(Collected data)

>>

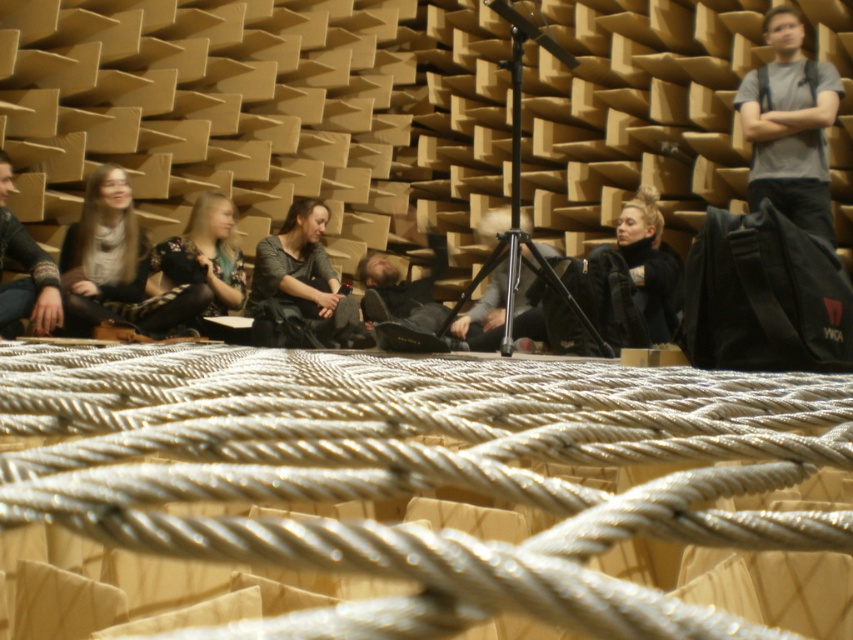
Question: Does gray cotton t-shirt at upper right have a greater width compared to matte black jacket at center?

Choices:
 (A) no
 (B) yes

Answer: (B)

Question: Is silver metallic rope at center closer to camera compared to matte black jacket at center?

Choices:
 (A) no
 (B) yes

Answer: (B)

Question: Does silver metallic rope at center lie behind matte black sweater at left?

Choices:
 (A) no
 (B) yes

Answer: (A)

Question: Which point is farther to the camera?

Choices:
 (A) (776, 180)
 (B) (650, 308)
 (C) (90, 234)
 (D) (41, 260)

Answer: (B)

Question: Which point is farther to the camera?

Choices:
 (A) (33, 262)
 (B) (518, 448)
 (C) (119, 289)
 (D) (791, 218)

Answer: (C)

Question: Which point appears farthest from the camera in this image?

Choices:
 (A) (647, 237)
 (B) (99, 301)
 (C) (822, 384)
 (D) (283, 282)

Answer: (D)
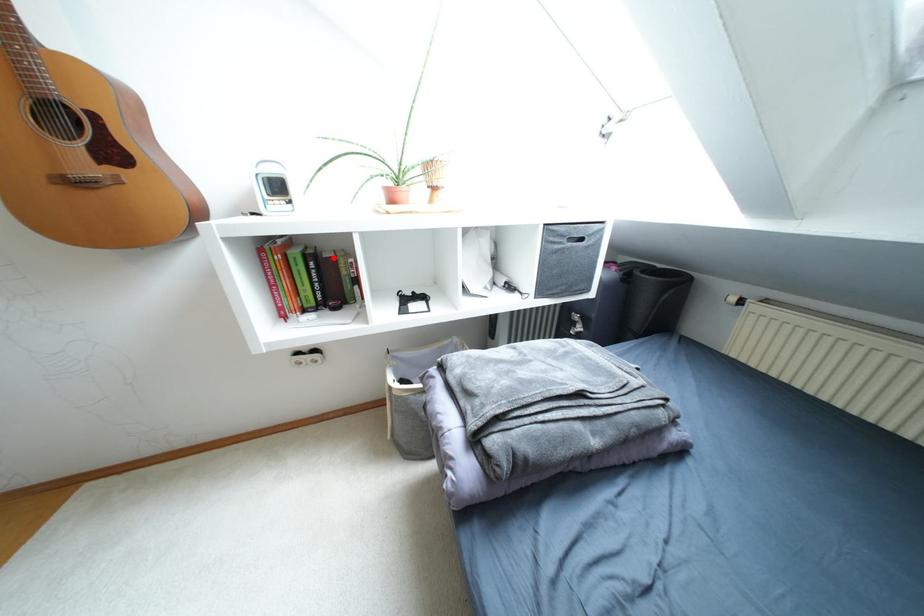
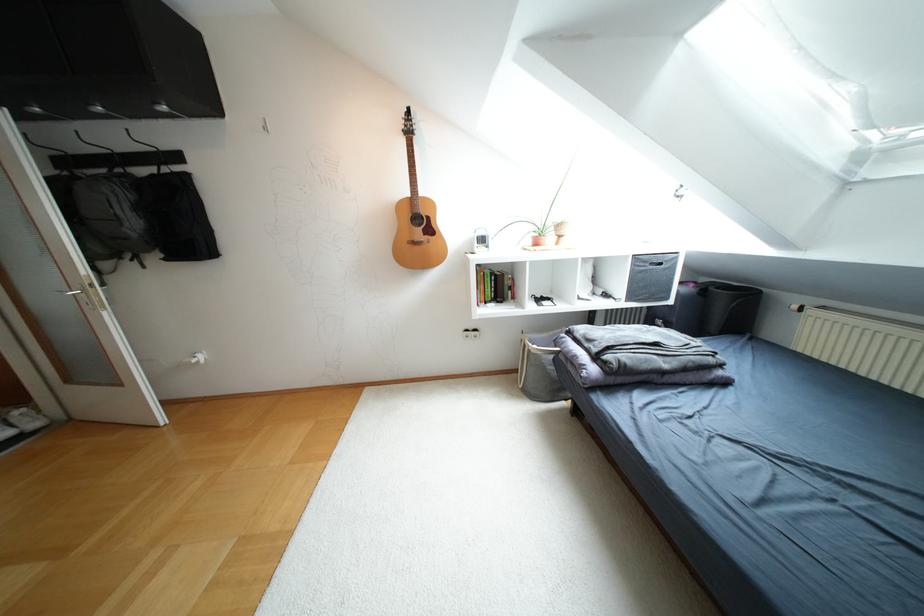
In the second image, find the point that corresponds to the highlighted location in the first image.

(502, 275)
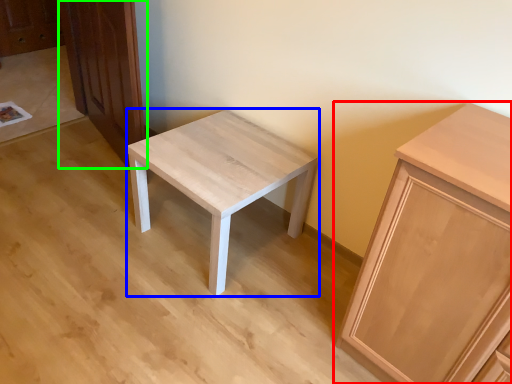
Question: Based on their relative distances, which object is farther from cabinetry (highlighted by a red box)? Choose from stool (highlighted by a blue box) and dresser (highlighted by a green box).

Choices:
 (A) stool
 (B) dresser

Answer: (B)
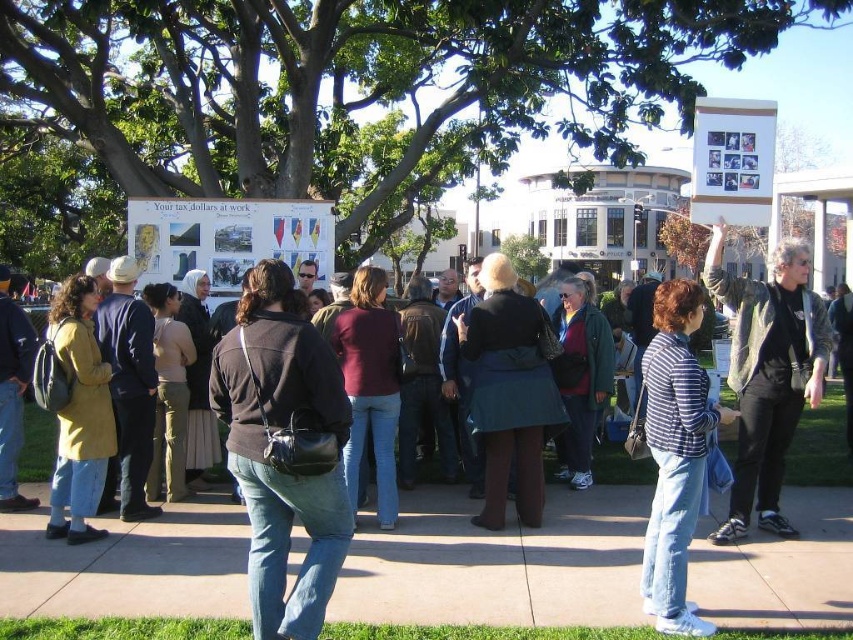
Question: Which point is farther to the camera?

Choices:
 (A) (692, 474)
 (B) (265, 305)
 (C) (734, 349)

Answer: (C)

Question: Can you confirm if dark brown leather jacket at center is positioned to the left of gray leather jacket at center?

Choices:
 (A) yes
 (B) no

Answer: (A)

Question: Estimate the real-world distances between objects in this image. Which object is closer to the striped cotton shirt at center?

Choices:
 (A) dark brown leather jacket at center
 (B) gray leather jacket at center

Answer: (B)

Question: Can you confirm if dark brown leather jacket at center is positioned below striped cotton shirt at center?

Choices:
 (A) no
 (B) yes

Answer: (A)

Question: Is dark brown leather jacket at center closer to the viewer compared to striped cotton shirt at center?

Choices:
 (A) yes
 (B) no

Answer: (A)

Question: Among these points, which one is farthest from the camera?

Choices:
 (A) (657, 584)
 (B) (788, 346)

Answer: (B)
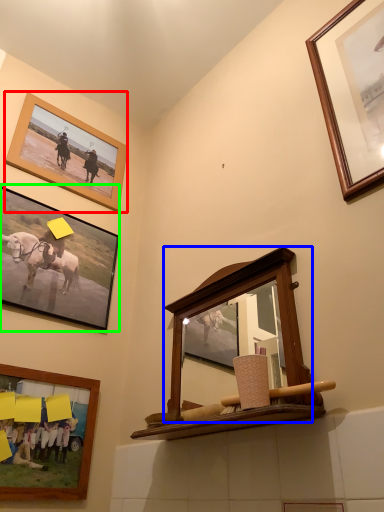
Question: Considering the real-world distances, which object is farthest from picture frame (highlighted by a red box)? mirror (highlighted by a blue box) or picture frame (highlighted by a green box)?

Choices:
 (A) mirror
 (B) picture frame

Answer: (A)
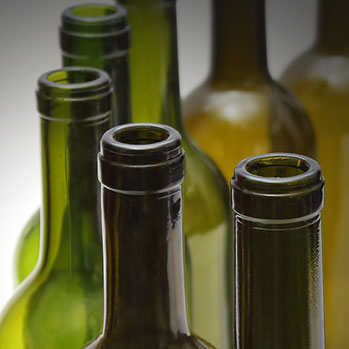
The image size is (349, 349). I want to click on bottle, so click(x=340, y=123).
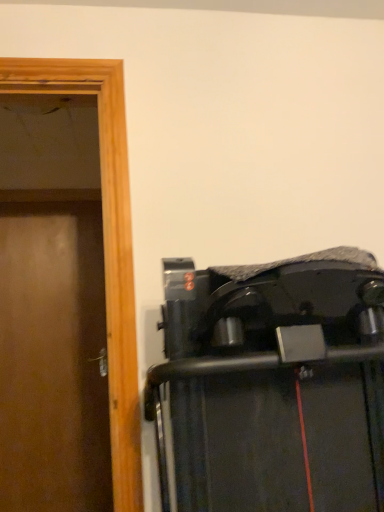
The width and height of the screenshot is (384, 512). What do you see at coordinates (273, 385) in the screenshot? I see `black matte film camera at right` at bounding box center [273, 385].

Find the location of a particular element. Image resolution: width=384 pixels, height=512 pixels. black matte film camera at right is located at coordinates (273, 385).

Find the location of `black matte film camera at right`. black matte film camera at right is located at coordinates (273, 385).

<<

What to do: Rewrite all of the rows above, swapping "leather jacket" for "suede jacket" everywhere it appears and leaving the rest unchanged. Omit the pictures from your answer.

Response to this task:
Question: Does gray cotton t-shirt at upper right have a greater width compared to matte black jacket at center?

Choices:
 (A) no
 (B) yes

Answer: (B)

Question: Is silver metallic rope at center closer to camera compared to matte black jacket at center?

Choices:
 (A) no
 (B) yes

Answer: (B)

Question: Does silver metallic rope at center lie behind matte black sweater at left?

Choices:
 (A) no
 (B) yes

Answer: (A)

Question: Which point is farther to the camera?

Choices:
 (A) (776, 180)
 (B) (650, 308)
 (C) (90, 234)
 (D) (41, 260)

Answer: (B)

Question: Which point is farther to the camera?

Choices:
 (A) (33, 262)
 (B) (518, 448)
 (C) (119, 289)
 (D) (791, 218)

Answer: (C)

Question: Which point appears farthest from the camera in this image?

Choices:
 (A) (647, 237)
 (B) (99, 301)
 (C) (822, 384)
 (D) (283, 282)

Answer: (D)
In the second image, find the point that corresponds to the highlighted location in the first image.

(502, 275)
Question: Based on their relative distances, which object is farther from cabinetry (highlighted by a red box)? Choose from stool (highlighted by a blue box) and dresser (highlighted by a green box).

Choices:
 (A) stool
 (B) dresser

Answer: (B)
Question: Which point is farther to the camera?

Choices:
 (A) (692, 474)
 (B) (265, 305)
 (C) (734, 349)

Answer: (C)

Question: Can you confirm if dark brown suede jacket at center is positioned to the left of gray suede jacket at center?

Choices:
 (A) yes
 (B) no

Answer: (A)

Question: Estimate the real-world distances between objects in this image. Which object is closer to the striped cotton shirt at center?

Choices:
 (A) dark brown suede jacket at center
 (B) gray suede jacket at center

Answer: (B)

Question: Can you confirm if dark brown suede jacket at center is positioned below striped cotton shirt at center?

Choices:
 (A) no
 (B) yes

Answer: (A)

Question: Is dark brown suede jacket at center closer to the viewer compared to striped cotton shirt at center?

Choices:
 (A) yes
 (B) no

Answer: (A)

Question: Among these points, which one is farthest from the camera?

Choices:
 (A) (657, 584)
 (B) (788, 346)

Answer: (B)
Question: Considering the real-world distances, which object is farthest from picture frame (highlighted by a red box)? mirror (highlighted by a blue box) or picture frame (highlighted by a green box)?

Choices:
 (A) mirror
 (B) picture frame

Answer: (A)
The image size is (349, 349). I want to click on bottle, so click(x=340, y=123).
The width and height of the screenshot is (384, 512). What do you see at coordinates (273, 385) in the screenshot? I see `black matte film camera at right` at bounding box center [273, 385].

Find the location of a particular element. Image resolution: width=384 pixels, height=512 pixels. black matte film camera at right is located at coordinates (273, 385).

Find the location of `black matte film camera at right`. black matte film camera at right is located at coordinates (273, 385).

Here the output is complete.